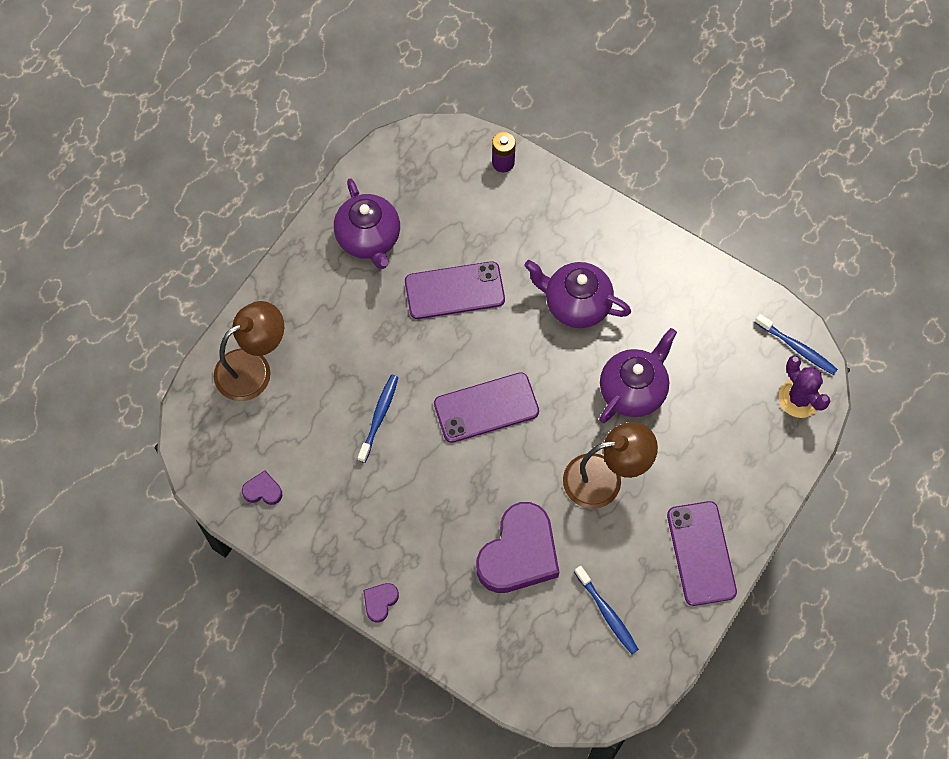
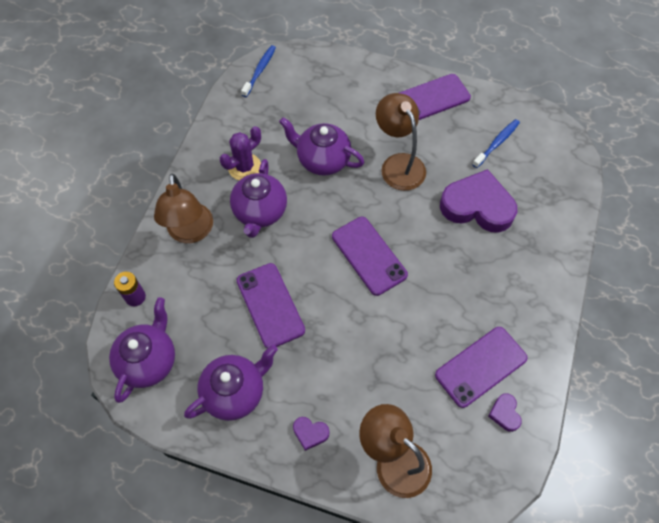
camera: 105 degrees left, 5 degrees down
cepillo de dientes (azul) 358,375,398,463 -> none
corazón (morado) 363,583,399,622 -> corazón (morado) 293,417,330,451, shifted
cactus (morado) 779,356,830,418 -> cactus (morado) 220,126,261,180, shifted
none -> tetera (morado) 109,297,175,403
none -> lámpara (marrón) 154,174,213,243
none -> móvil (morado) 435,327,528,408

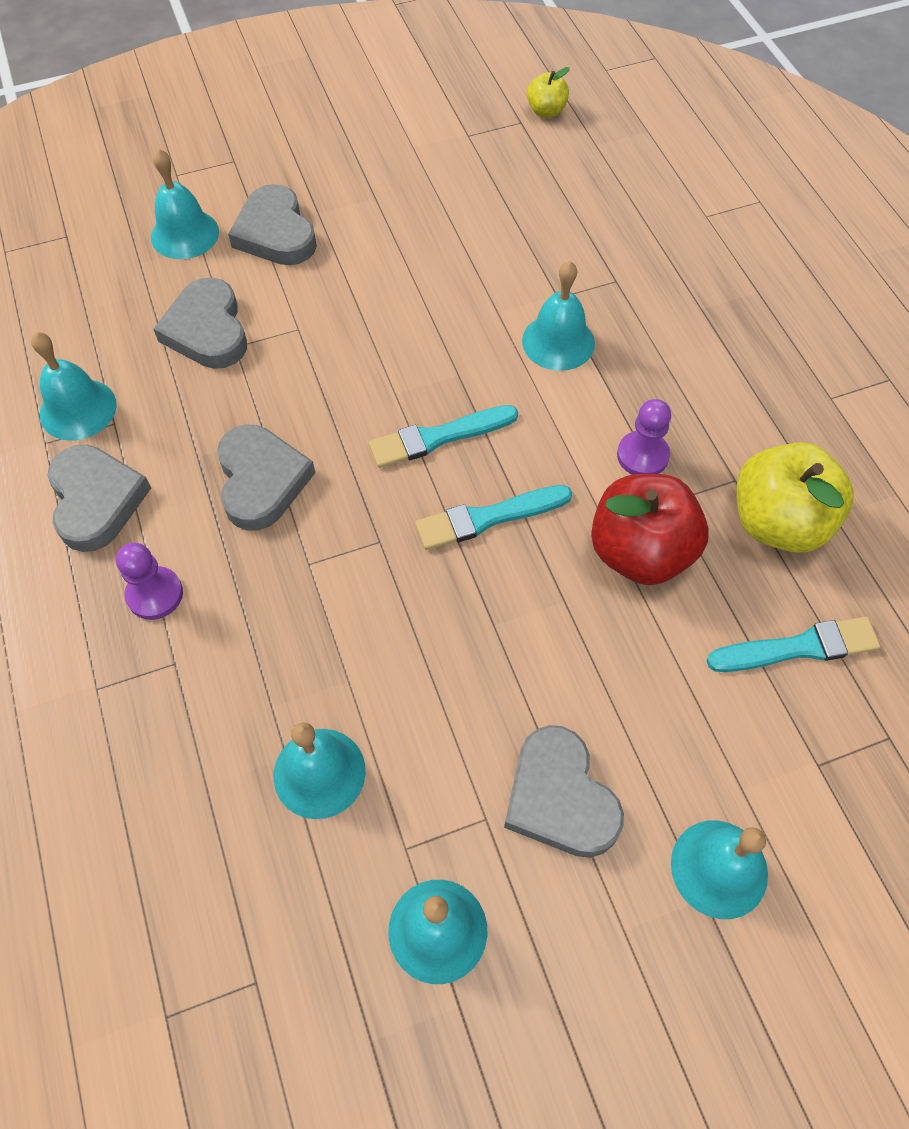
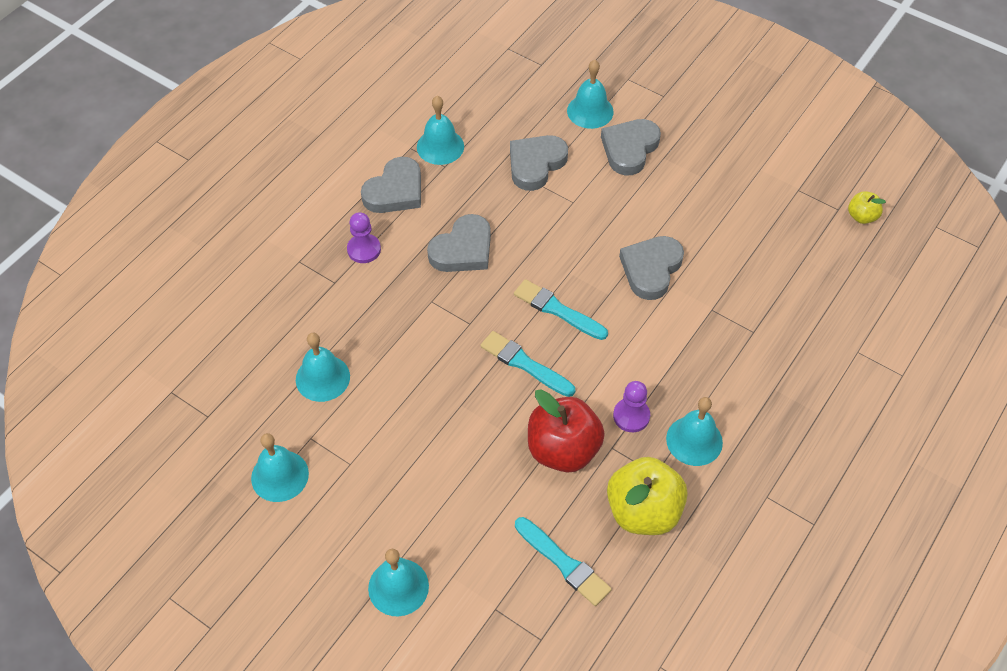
camera: 55 degrees right, 5 degrees down
corazón (gris) 504,725,624,858 -> corazón (gris) 619,236,684,300, shifted
campana (turquesa) 522,261,595,371 -> campana (turquesa) 666,397,723,466, shifted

============

■ Directions for this task: What you give back should be exactly the lines of the data above from the line with "cepillo de dientes" through the line with "none -> lámpara (marrón) 154,174,213,243", both of those included, and nothing more.

■ Completed task:
cepillo de dientes (azul) 358,375,398,463 -> none
corazón (morado) 363,583,399,622 -> corazón (morado) 293,417,330,451, shifted
cactus (morado) 779,356,830,418 -> cactus (morado) 220,126,261,180, shifted
none -> tetera (morado) 109,297,175,403
none -> lámpara (marrón) 154,174,213,243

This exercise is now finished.